[Start of Attachment]
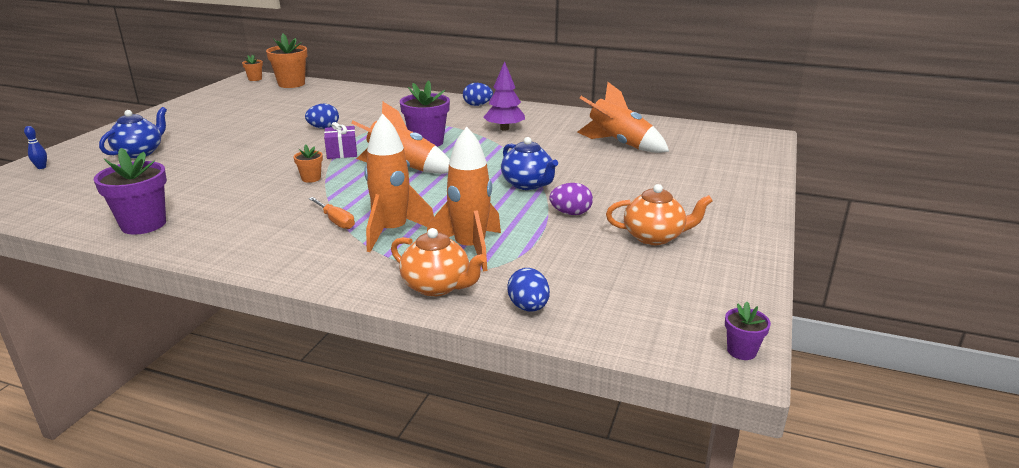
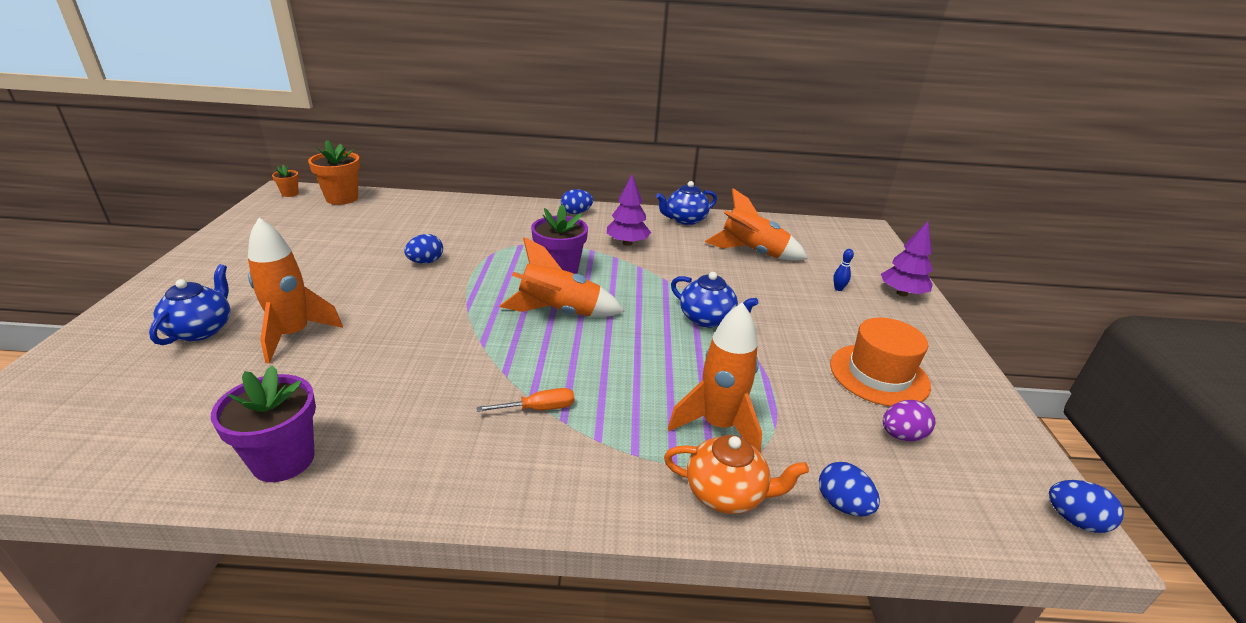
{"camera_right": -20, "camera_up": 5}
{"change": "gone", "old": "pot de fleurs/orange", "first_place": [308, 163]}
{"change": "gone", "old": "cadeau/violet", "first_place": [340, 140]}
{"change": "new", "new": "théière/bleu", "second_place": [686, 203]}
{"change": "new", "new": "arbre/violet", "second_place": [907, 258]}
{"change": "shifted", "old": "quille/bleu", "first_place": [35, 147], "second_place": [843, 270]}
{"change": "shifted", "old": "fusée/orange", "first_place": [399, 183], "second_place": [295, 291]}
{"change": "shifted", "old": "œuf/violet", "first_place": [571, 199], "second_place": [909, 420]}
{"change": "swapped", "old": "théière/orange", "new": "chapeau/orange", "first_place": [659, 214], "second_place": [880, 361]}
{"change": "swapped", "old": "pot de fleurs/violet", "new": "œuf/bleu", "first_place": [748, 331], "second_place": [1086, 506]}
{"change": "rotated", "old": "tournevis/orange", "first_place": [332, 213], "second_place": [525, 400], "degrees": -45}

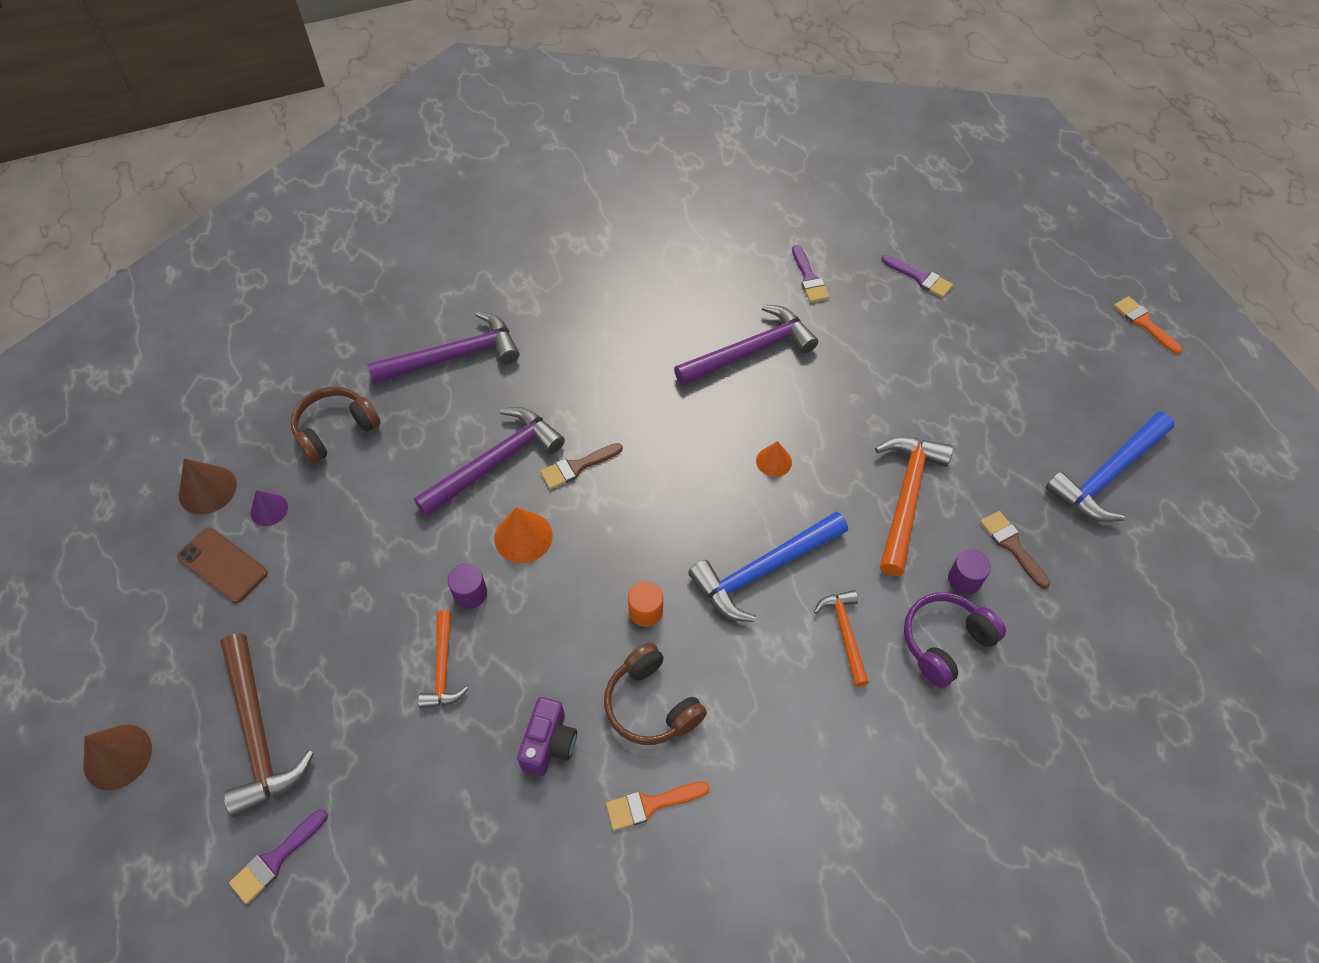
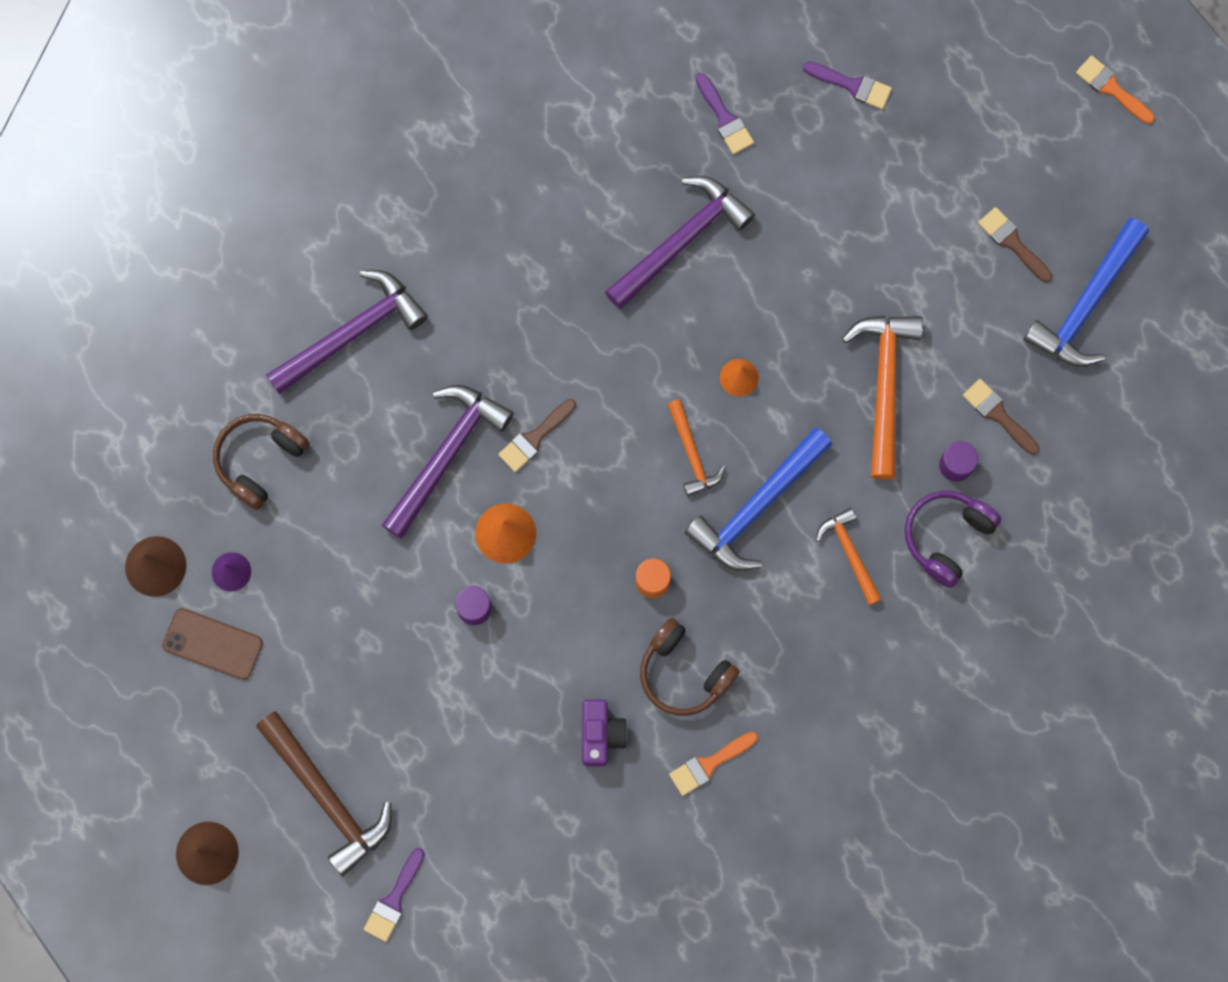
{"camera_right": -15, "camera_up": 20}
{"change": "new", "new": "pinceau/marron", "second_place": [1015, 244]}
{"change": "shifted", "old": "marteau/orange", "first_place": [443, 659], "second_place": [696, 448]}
[End of Attachment]
Problem details: All the records need to be repeated exactly, with the images dropped.

Response:
{"camera_right": -20, "camera_up": 5}
{"change": "gone", "old": "pot de fleurs/orange", "first_place": [308, 163]}
{"change": "gone", "old": "cadeau/violet", "first_place": [340, 140]}
{"change": "new", "new": "théière/bleu", "second_place": [686, 203]}
{"change": "new", "new": "arbre/violet", "second_place": [907, 258]}
{"change": "shifted", "old": "quille/bleu", "first_place": [35, 147], "second_place": [843, 270]}
{"change": "shifted", "old": "fusée/orange", "first_place": [399, 183], "second_place": [295, 291]}
{"change": "shifted", "old": "œuf/violet", "first_place": [571, 199], "second_place": [909, 420]}
{"change": "swapped", "old": "théière/orange", "new": "chapeau/orange", "first_place": [659, 214], "second_place": [880, 361]}
{"change": "swapped", "old": "pot de fleurs/violet", "new": "œuf/bleu", "first_place": [748, 331], "second_place": [1086, 506]}
{"change": "rotated", "old": "tournevis/orange", "first_place": [332, 213], "second_place": [525, 400], "degrees": -45}

{"camera_right": -15, "camera_up": 20}
{"change": "new", "new": "pinceau/marron", "second_place": [1015, 244]}
{"change": "shifted", "old": "marteau/orange", "first_place": [443, 659], "second_place": [696, 448]}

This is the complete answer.